= Beginning of Section =

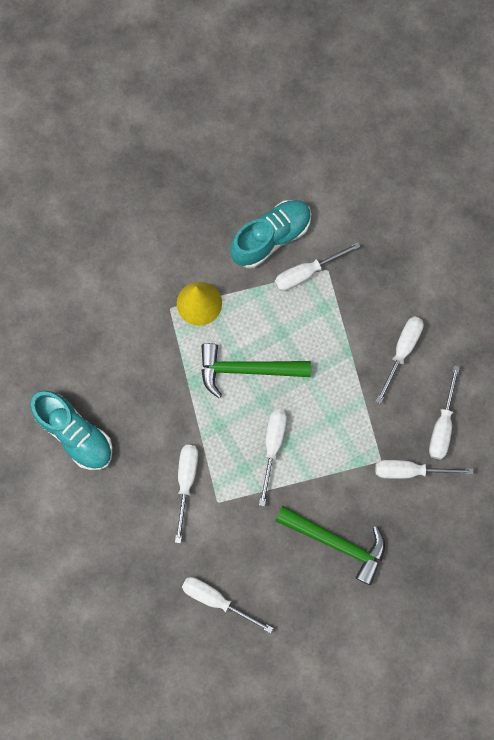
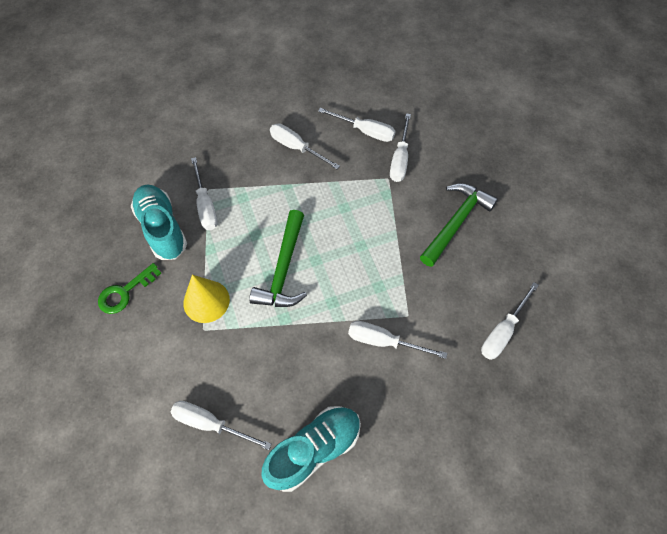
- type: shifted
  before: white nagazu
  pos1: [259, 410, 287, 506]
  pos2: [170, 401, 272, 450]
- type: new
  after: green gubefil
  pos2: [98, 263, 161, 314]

= End of Section =

Your instructions - Give the data back exactly, omitting all pictures.

Result of this exercise -
- type: shifted
  before: white nagazu
  pos1: [259, 410, 287, 506]
  pos2: [170, 401, 272, 450]
- type: new
  after: green gubefil
  pos2: [98, 263, 161, 314]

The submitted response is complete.